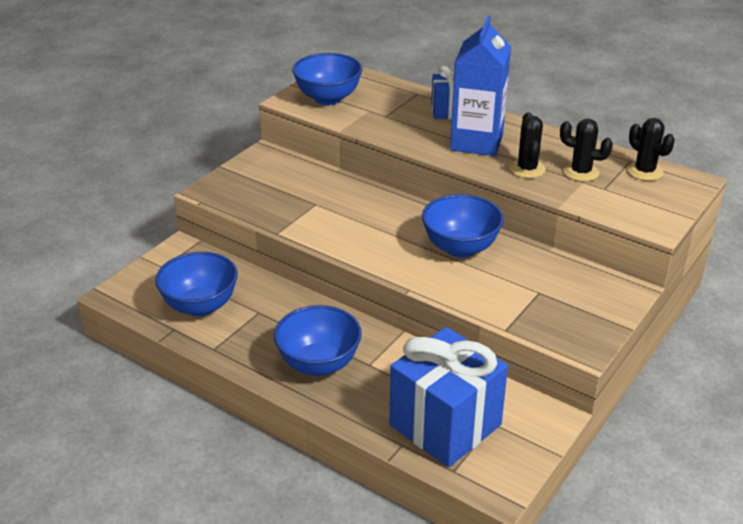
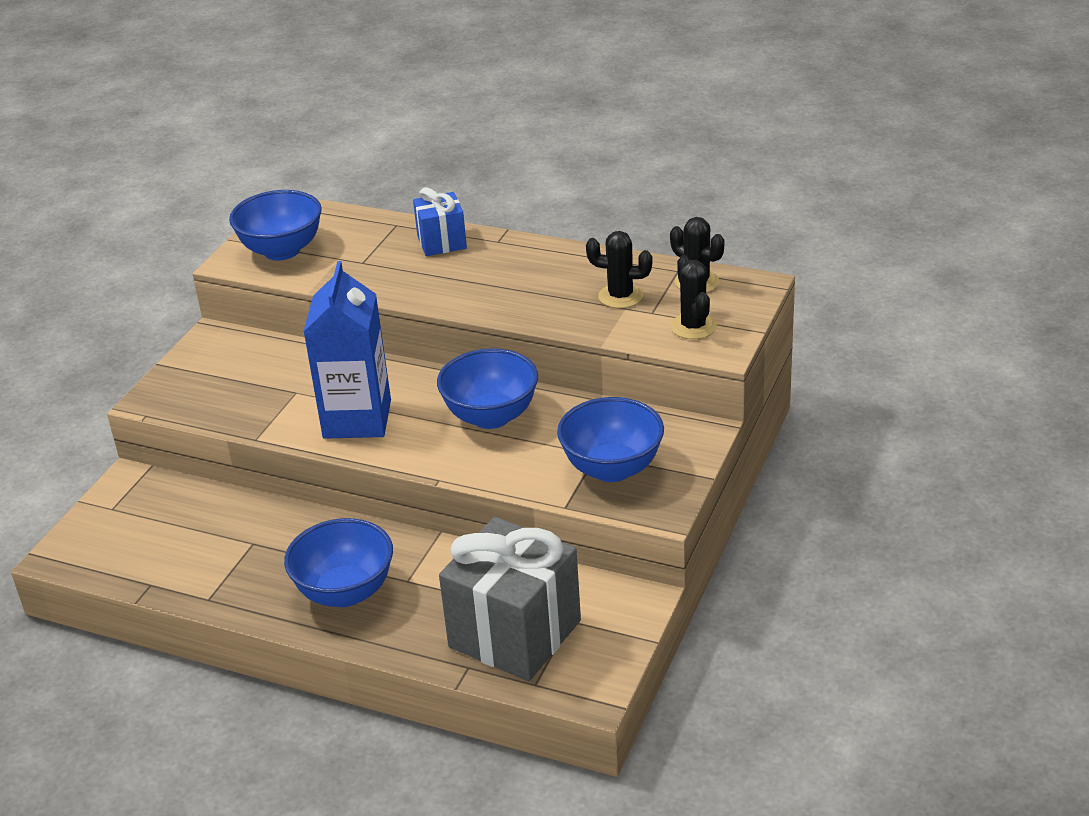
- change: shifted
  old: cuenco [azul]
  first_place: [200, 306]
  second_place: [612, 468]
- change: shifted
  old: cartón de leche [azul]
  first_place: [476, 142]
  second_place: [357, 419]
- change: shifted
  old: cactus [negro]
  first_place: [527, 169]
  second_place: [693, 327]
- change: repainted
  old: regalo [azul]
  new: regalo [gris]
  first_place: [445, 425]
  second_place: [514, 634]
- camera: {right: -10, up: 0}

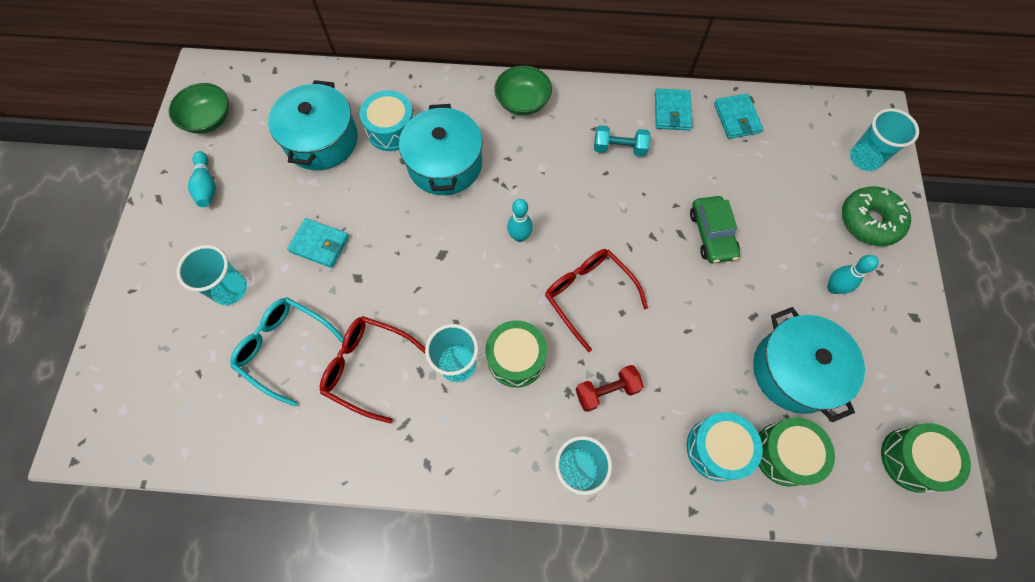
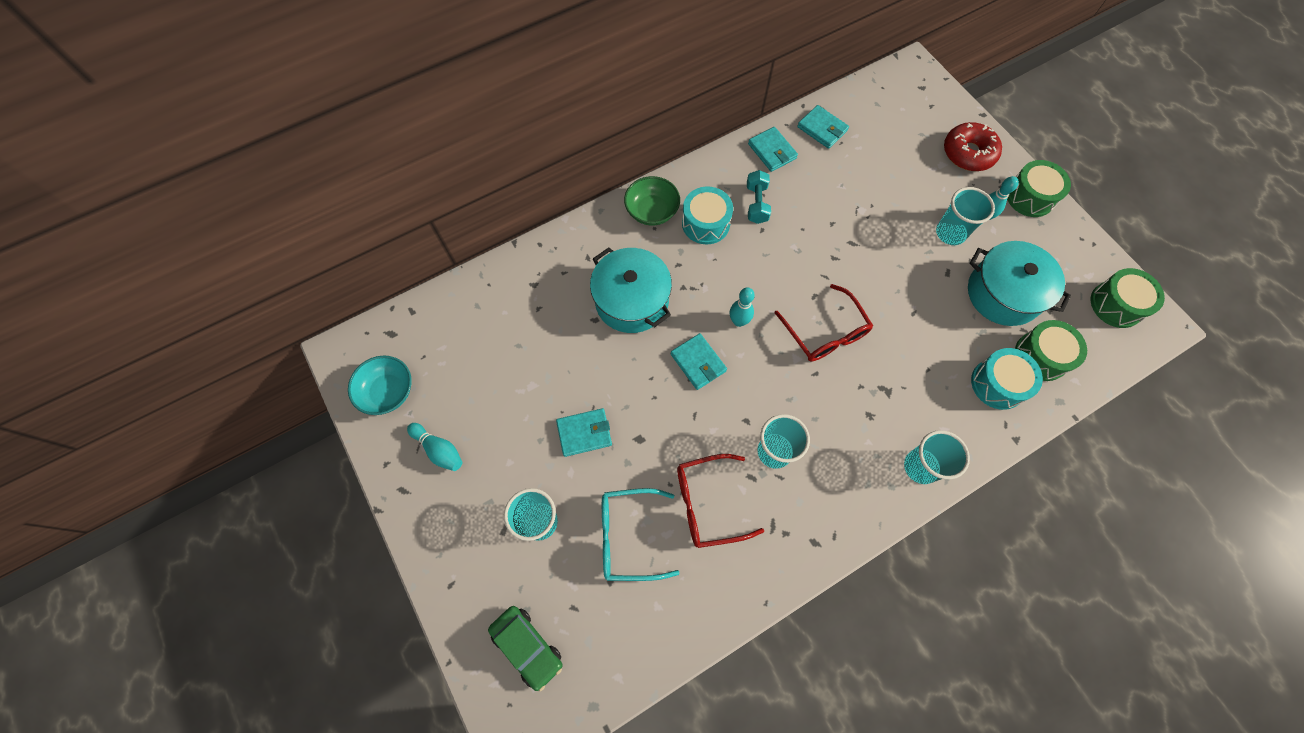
- change: gone
  old: olla [turquesa]
  first_place: [321, 140]
- change: gone
  old: mancuerna [rojo]
  first_place: [607, 391]
- change: new
  new: cartera [turquesa]
  second_place: [698, 363]
- change: shifted
  old: tambor [turquesa]
  first_place: [391, 130]
  second_place: [705, 223]
- change: shifted
  old: tambor [verde]
  first_place: [516, 358]
  second_place: [1030, 197]
- change: shifted
  old: coche [verde]
  first_place: [712, 234]
  second_place: [527, 647]
- change: shifted
  old: vaso [turquesa]
  first_place: [864, 158]
  second_place: [950, 233]
- change: repainted
  old: cuenco [verde]
  new: cuenco [turquesa]
  first_place: [209, 119]
  second_place: [388, 392]
- change: repainted
  old: rosquilla [verde]
  new: rosquilla [rojo]
  first_place: [869, 221]
  second_place: [968, 153]
- change: rotated
  old: gafas [rojo]
  first_place: [588, 295]
  second_place: [825, 333]
  degrees: -135
- change: rotated
  old: mancuerna [turquesa]
  first_place: [619, 148]
  second_place: [756, 204]
  degrees: -60
- camera: {right: -35, up: 0}

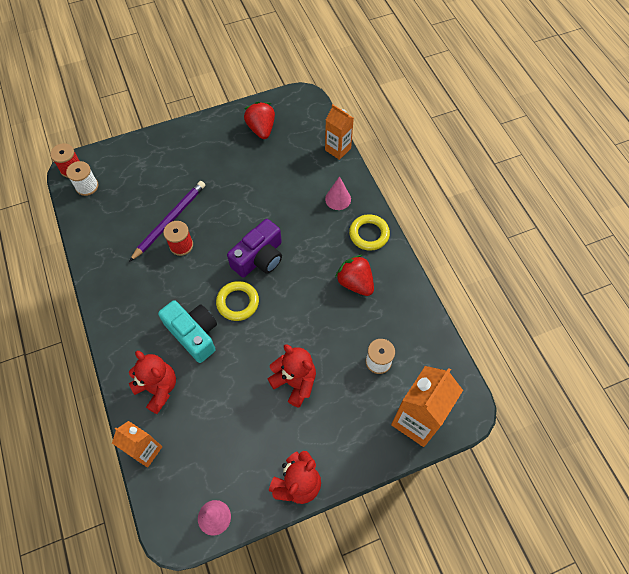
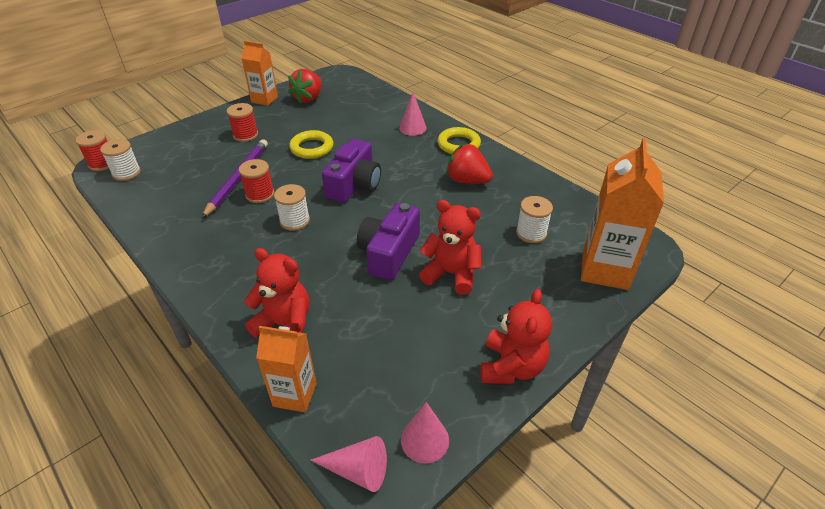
- change: gone
  old: cámara [turquesa]
  first_place: [194, 334]
- change: new
  new: carrete [rojo]
  second_place: [245, 135]
- change: new
  new: carrete [blanco]
  second_place: [294, 221]
- change: new
  new: cono [rosa]
  second_place: [357, 470]
- change: new
  new: cámara [morado]
  second_place: [389, 253]
- change: shifted
  old: anillo [amarillo]
  first_place: [238, 302]
  second_place: [312, 148]
- change: shifted
  old: cartón de leche [naranja]
  first_place: [338, 149]
  second_place: [264, 99]
- change: rotated
  old: fresa [rojo]
  first_place: [261, 129]
  second_place: [308, 98]
  degrees: -120
- camera: {right: -20, up: -20}

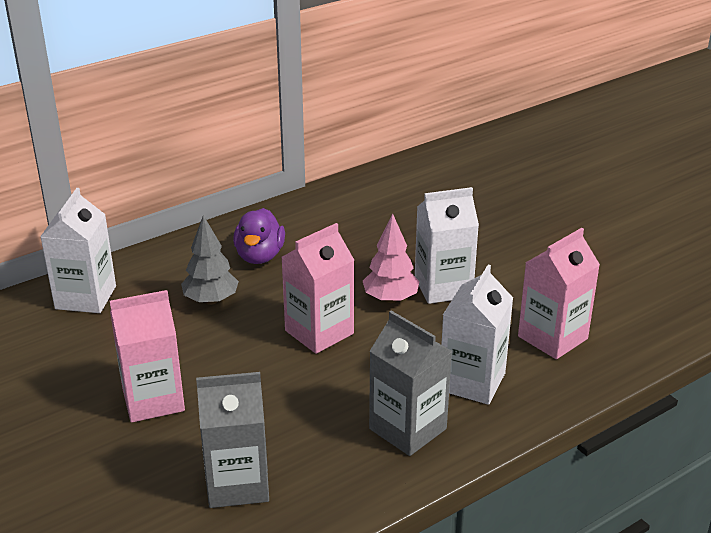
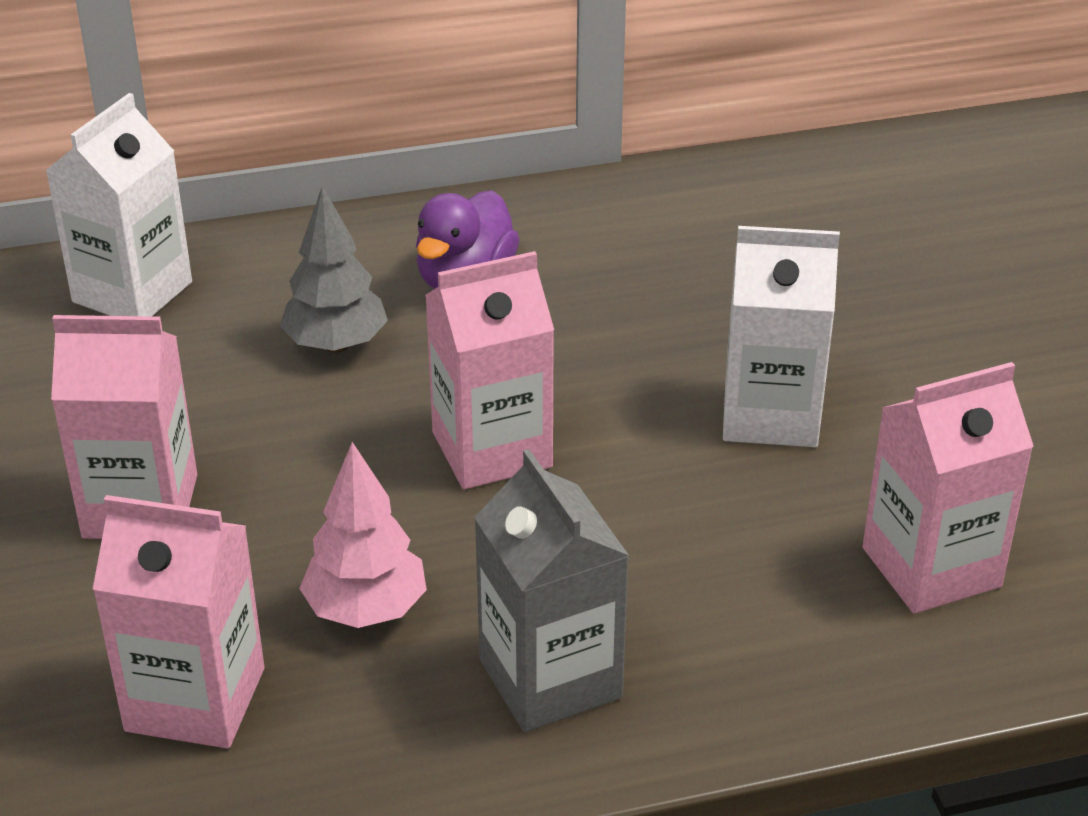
- change: gone
  old: cartón de leche [blanco]
  first_place: [472, 382]
- change: shifted
  old: árbol [rosa]
  first_place: [390, 299]
  second_place: [366, 610]
- change: repainted
  old: cartón de leche [gris]
  new: cartón de leche [rosa]
  first_place: [237, 483]
  second_place: [195, 699]
- camera: {right: 20, up: 5}

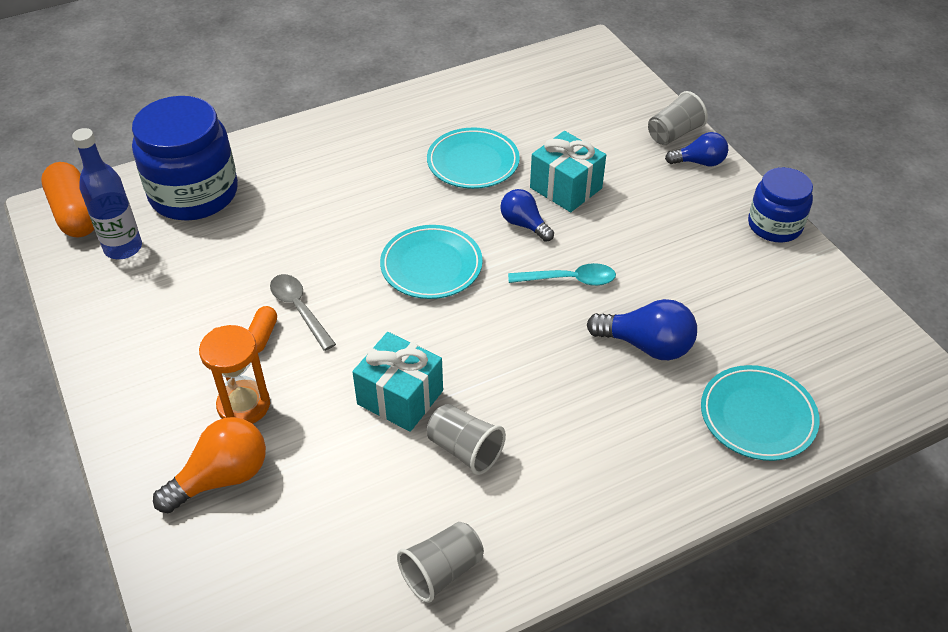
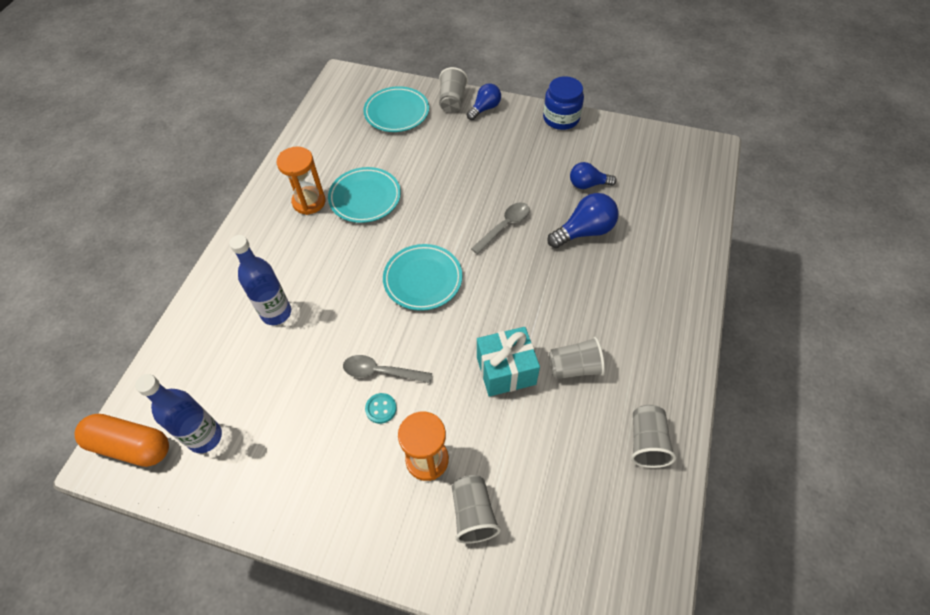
- change: gone
  old: tarro [azul]
  first_place: [194, 193]
- change: gone
  old: regalo [turquesa]
  first_place: [566, 188]
- change: new
  new: botella [azul]
  second_place: [276, 313]
- change: new
  new: reloj de arena [naranja]
  second_place: [309, 202]
- change: shifted
  old: bombilla [azul]
  first_place: [524, 224]
  second_place: [588, 184]
- change: shifted
  old: plato [turquesa]
  first_place: [757, 416]
  second_place: [397, 112]
- change: swapped
  old: bombilla [naranja]
  new: vaso [gris]
  first_place: [222, 478]
  second_place: [473, 514]
- change: swapped
  old: cápsula [naranja]
  new: botón [turquesa]
  first_place: [262, 336]
  second_place: [381, 409]
- change: repainted
  old: cuchara [turquesa]
  new: cuchara [gris]
  first_place: [569, 280]
  second_place: [504, 226]
- camera: {right: -45, up: 10}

┄┄┄┄┄┄┄┄┄┄┄┄┄┄┄┄┄┄┄┄

#### [Work to be completed]
Apart from the pictures, which are to be omitted, every record must be transcribed exactly.

#### [Answer area]
- change: shifted
  old: cuenco [azul]
  first_place: [200, 306]
  second_place: [612, 468]
- change: shifted
  old: cartón de leche [azul]
  first_place: [476, 142]
  second_place: [357, 419]
- change: shifted
  old: cactus [negro]
  first_place: [527, 169]
  second_place: [693, 327]
- change: repainted
  old: regalo [azul]
  new: regalo [gris]
  first_place: [445, 425]
  second_place: [514, 634]
- camera: {right: -10, up: 0}

- change: gone
  old: olla [turquesa]
  first_place: [321, 140]
- change: gone
  old: mancuerna [rojo]
  first_place: [607, 391]
- change: new
  new: cartera [turquesa]
  second_place: [698, 363]
- change: shifted
  old: tambor [turquesa]
  first_place: [391, 130]
  second_place: [705, 223]
- change: shifted
  old: tambor [verde]
  first_place: [516, 358]
  second_place: [1030, 197]
- change: shifted
  old: coche [verde]
  first_place: [712, 234]
  second_place: [527, 647]
- change: shifted
  old: vaso [turquesa]
  first_place: [864, 158]
  second_place: [950, 233]
- change: repainted
  old: cuenco [verde]
  new: cuenco [turquesa]
  first_place: [209, 119]
  second_place: [388, 392]
- change: repainted
  old: rosquilla [verde]
  new: rosquilla [rojo]
  first_place: [869, 221]
  second_place: [968, 153]
- change: rotated
  old: gafas [rojo]
  first_place: [588, 295]
  second_place: [825, 333]
  degrees: -135
- change: rotated
  old: mancuerna [turquesa]
  first_place: [619, 148]
  second_place: [756, 204]
  degrees: -60
- camera: {right: -35, up: 0}

- change: gone
  old: cámara [turquesa]
  first_place: [194, 334]
- change: new
  new: carrete [rojo]
  second_place: [245, 135]
- change: new
  new: carrete [blanco]
  second_place: [294, 221]
- change: new
  new: cono [rosa]
  second_place: [357, 470]
- change: new
  new: cámara [morado]
  second_place: [389, 253]
- change: shifted
  old: anillo [amarillo]
  first_place: [238, 302]
  second_place: [312, 148]
- change: shifted
  old: cartón de leche [naranja]
  first_place: [338, 149]
  second_place: [264, 99]
- change: rotated
  old: fresa [rojo]
  first_place: [261, 129]
  second_place: [308, 98]
  degrees: -120
- camera: {right: -20, up: -20}

- change: gone
  old: cartón de leche [blanco]
  first_place: [472, 382]
- change: shifted
  old: árbol [rosa]
  first_place: [390, 299]
  second_place: [366, 610]
- change: repainted
  old: cartón de leche [gris]
  new: cartón de leche [rosa]
  first_place: [237, 483]
  second_place: [195, 699]
- camera: {right: 20, up: 5}

- change: gone
  old: tarro [azul]
  first_place: [194, 193]
- change: gone
  old: regalo [turquesa]
  first_place: [566, 188]
- change: new
  new: botella [azul]
  second_place: [276, 313]
- change: new
  new: reloj de arena [naranja]
  second_place: [309, 202]
- change: shifted
  old: bombilla [azul]
  first_place: [524, 224]
  second_place: [588, 184]
- change: shifted
  old: plato [turquesa]
  first_place: [757, 416]
  second_place: [397, 112]
- change: swapped
  old: bombilla [naranja]
  new: vaso [gris]
  first_place: [222, 478]
  second_place: [473, 514]
- change: swapped
  old: cápsula [naranja]
  new: botón [turquesa]
  first_place: [262, 336]
  second_place: [381, 409]
- change: repainted
  old: cuchara [turquesa]
  new: cuchara [gris]
  first_place: [569, 280]
  second_place: [504, 226]
- camera: {right: -45, up: 10}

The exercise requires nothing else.